Reproduce all of the data exactly.

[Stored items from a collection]

------------------------------------------------------------

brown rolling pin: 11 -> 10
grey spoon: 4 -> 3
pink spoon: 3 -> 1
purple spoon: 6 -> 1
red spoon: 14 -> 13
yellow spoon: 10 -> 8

------------------------------------------------------------

**Result below**
brown rolling pin: 11 -> 10
grey spoon: 4 -> 3
pink spoon: 3 -> 1
purple spoon: 6 -> 1
red spoon: 14 -> 13
yellow spoon: 10 -> 8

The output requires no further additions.